- **PROBLEM TO SOLVE**
The entries below must be returned exactly as they stand.
_ _ _ _
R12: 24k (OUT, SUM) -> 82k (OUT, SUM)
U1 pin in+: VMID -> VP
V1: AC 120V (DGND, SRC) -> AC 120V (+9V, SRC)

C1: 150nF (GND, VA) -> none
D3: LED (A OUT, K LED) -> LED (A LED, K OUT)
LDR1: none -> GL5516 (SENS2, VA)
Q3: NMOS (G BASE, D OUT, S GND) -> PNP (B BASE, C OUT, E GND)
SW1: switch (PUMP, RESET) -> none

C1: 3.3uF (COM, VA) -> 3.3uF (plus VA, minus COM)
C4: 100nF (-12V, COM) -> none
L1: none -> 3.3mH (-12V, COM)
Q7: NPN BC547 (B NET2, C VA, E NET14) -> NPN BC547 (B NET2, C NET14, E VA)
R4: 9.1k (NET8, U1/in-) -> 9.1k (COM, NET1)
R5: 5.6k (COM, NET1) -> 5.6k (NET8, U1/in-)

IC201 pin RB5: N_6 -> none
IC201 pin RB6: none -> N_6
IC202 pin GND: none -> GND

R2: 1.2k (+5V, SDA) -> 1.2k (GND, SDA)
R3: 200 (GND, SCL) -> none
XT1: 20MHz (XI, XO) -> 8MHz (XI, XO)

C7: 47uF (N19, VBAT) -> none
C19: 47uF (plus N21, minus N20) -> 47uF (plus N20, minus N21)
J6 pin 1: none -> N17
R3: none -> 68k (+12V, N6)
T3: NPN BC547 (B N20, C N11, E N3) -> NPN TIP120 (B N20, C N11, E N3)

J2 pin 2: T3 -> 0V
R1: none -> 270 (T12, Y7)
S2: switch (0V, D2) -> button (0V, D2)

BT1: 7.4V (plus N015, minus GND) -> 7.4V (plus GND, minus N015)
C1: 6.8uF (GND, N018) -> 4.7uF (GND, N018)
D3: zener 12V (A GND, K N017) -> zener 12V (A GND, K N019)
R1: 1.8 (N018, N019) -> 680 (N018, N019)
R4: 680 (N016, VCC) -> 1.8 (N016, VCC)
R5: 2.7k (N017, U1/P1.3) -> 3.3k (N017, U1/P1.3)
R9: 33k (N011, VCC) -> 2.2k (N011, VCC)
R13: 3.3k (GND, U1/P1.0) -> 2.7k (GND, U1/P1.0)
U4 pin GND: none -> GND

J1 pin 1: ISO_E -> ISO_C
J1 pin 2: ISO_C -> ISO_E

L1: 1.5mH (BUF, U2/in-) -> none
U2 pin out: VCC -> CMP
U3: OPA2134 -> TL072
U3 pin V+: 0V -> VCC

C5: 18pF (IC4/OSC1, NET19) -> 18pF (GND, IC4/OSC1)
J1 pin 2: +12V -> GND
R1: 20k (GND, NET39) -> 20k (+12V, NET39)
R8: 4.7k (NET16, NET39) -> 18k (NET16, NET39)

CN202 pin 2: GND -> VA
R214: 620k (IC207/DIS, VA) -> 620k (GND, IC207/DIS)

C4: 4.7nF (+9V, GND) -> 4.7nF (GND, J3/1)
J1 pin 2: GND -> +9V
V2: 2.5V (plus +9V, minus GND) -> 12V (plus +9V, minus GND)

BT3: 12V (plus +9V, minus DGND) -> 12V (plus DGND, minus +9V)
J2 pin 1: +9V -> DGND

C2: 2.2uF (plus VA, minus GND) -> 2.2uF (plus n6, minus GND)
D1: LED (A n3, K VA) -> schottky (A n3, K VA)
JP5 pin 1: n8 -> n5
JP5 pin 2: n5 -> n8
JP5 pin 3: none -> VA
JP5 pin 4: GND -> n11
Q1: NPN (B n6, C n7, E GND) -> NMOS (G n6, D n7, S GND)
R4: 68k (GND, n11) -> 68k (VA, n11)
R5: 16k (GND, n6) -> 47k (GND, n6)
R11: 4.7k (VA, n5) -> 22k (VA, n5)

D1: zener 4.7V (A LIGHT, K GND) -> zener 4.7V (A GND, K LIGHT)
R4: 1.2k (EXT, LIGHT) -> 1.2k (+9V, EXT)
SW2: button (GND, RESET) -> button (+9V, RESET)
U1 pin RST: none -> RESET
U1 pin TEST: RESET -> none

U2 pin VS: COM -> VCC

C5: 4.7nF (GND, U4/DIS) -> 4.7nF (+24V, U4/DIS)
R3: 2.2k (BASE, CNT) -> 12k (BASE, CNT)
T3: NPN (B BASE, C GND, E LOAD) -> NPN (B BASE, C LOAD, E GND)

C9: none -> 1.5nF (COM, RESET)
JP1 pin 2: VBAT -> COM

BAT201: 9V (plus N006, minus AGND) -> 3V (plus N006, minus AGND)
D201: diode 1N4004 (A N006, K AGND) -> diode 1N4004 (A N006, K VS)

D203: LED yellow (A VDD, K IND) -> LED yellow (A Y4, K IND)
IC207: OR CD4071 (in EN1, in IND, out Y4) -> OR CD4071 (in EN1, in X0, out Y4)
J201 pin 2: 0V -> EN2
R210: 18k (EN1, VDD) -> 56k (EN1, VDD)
_ _ _ _
- **EXPECTED ANSWER**
R12: 24k (OUT, SUM) -> 82k (OUT, SUM)
U1 pin in+: VMID -> VP
V1: AC 120V (DGND, SRC) -> AC 120V (+9V, SRC)

C1: 150nF (GND, VA) -> none
D3: LED (A OUT, K LED) -> LED (A LED, K OUT)
LDR1: none -> GL5516 (SENS2, VA)
Q3: NMOS (G BASE, D OUT, S GND) -> PNP (B BASE, C OUT, E GND)
SW1: switch (PUMP, RESET) -> none

C1: 3.3uF (COM, VA) -> 3.3uF (plus VA, minus COM)
C4: 100nF (-12V, COM) -> none
L1: none -> 3.3mH (-12V, COM)
Q7: NPN BC547 (B NET2, C VA, E NET14) -> NPN BC547 (B NET2, C NET14, E VA)
R4: 9.1k (NET8, U1/in-) -> 9.1k (COM, NET1)
R5: 5.6k (COM, NET1) -> 5.6k (NET8, U1/in-)

IC201 pin RB5: N_6 -> none
IC201 pin RB6: none -> N_6
IC202 pin GND: none -> GND

R2: 1.2k (+5V, SDA) -> 1.2k (GND, SDA)
R3: 200 (GND, SCL) -> none
XT1: 20MHz (XI, XO) -> 8MHz (XI, XO)

C7: 47uF (N19, VBAT) -> none
C19: 47uF (plus N21, minus N20) -> 47uF (plus N20, minus N21)
J6 pin 1: none -> N17
R3: none -> 68k (+12V, N6)
T3: NPN BC547 (B N20, C N11, E N3) -> NPN TIP120 (B N20, C N11, E N3)

J2 pin 2: T3 -> 0V
R1: none -> 270 (T12, Y7)
S2: switch (0V, D2) -> button (0V, D2)

BT1: 7.4V (plus N015, minus GND) -> 7.4V (plus GND, minus N015)
C1: 6.8uF (GND, N018) -> 4.7uF (GND, N018)
D3: zener 12V (A GND, K N017) -> zener 12V (A GND, K N019)
R1: 1.8 (N018, N019) -> 680 (N018, N019)
R4: 680 (N016, VCC) -> 1.8 (N016, VCC)
R5: 2.7k (N017, U1/P1.3) -> 3.3k (N017, U1/P1.3)
R9: 33k (N011, VCC) -> 2.2k (N011, VCC)
R13: 3.3k (GND, U1/P1.0) -> 2.7k (GND, U1/P1.0)
U4 pin GND: none -> GND

J1 pin 1: ISO_E -> ISO_C
J1 pin 2: ISO_C -> ISO_E

L1: 1.5mH (BUF, U2/in-) -> none
U2 pin out: VCC -> CMP
U3: OPA2134 -> TL072
U3 pin V+: 0V -> VCC

C5: 18pF (IC4/OSC1, NET19) -> 18pF (GND, IC4/OSC1)
J1 pin 2: +12V -> GND
R1: 20k (GND, NET39) -> 20k (+12V, NET39)
R8: 4.7k (NET16, NET39) -> 18k (NET16, NET39)

CN202 pin 2: GND -> VA
R214: 620k (IC207/DIS, VA) -> 620k (GND, IC207/DIS)

C4: 4.7nF (+9V, GND) -> 4.7nF (GND, J3/1)
J1 pin 2: GND -> +9V
V2: 2.5V (plus +9V, minus GND) -> 12V (plus +9V, minus GND)

BT3: 12V (plus +9V, minus DGND) -> 12V (plus DGND, minus +9V)
J2 pin 1: +9V -> DGND

C2: 2.2uF (plus VA, minus GND) -> 2.2uF (plus n6, minus GND)
D1: LED (A n3, K VA) -> schottky (A n3, K VA)
JP5 pin 1: n8 -> n5
JP5 pin 2: n5 -> n8
JP5 pin 3: none -> VA
JP5 pin 4: GND -> n11
Q1: NPN (B n6, C n7, E GND) -> NMOS (G n6, D n7, S GND)
R4: 68k (GND, n11) -> 68k (VA, n11)
R5: 16k (GND, n6) -> 47k (GND, n6)
R11: 4.7k (VA, n5) -> 22k (VA, n5)

D1: zener 4.7V (A LIGHT, K GND) -> zener 4.7V (A GND, K LIGHT)
R4: 1.2k (EXT, LIGHT) -> 1.2k (+9V, EXT)
SW2: button (GND, RESET) -> button (+9V, RESET)
U1 pin RST: none -> RESET
U1 pin TEST: RESET -> none

U2 pin VS: COM -> VCC

C5: 4.7nF (GND, U4/DIS) -> 4.7nF (+24V, U4/DIS)
R3: 2.2k (BASE, CNT) -> 12k (BASE, CNT)
T3: NPN (B BASE, C GND, E LOAD) -> NPN (B BASE, C LOAD, E GND)

C9: none -> 1.5nF (COM, RESET)
JP1 pin 2: VBAT -> COM

BAT201: 9V (plus N006, minus AGND) -> 3V (plus N006, minus AGND)
D201: diode 1N4004 (A N006, K AGND) -> diode 1N4004 (A N006, K VS)

D203: LED yellow (A VDD, K IND) -> LED yellow (A Y4, K IND)
IC207: OR CD4071 (in EN1, in IND, out Y4) -> OR CD4071 (in EN1, in X0, out Y4)
J201 pin 2: 0V -> EN2
R210: 18k (EN1, VDD) -> 56k (EN1, VDD)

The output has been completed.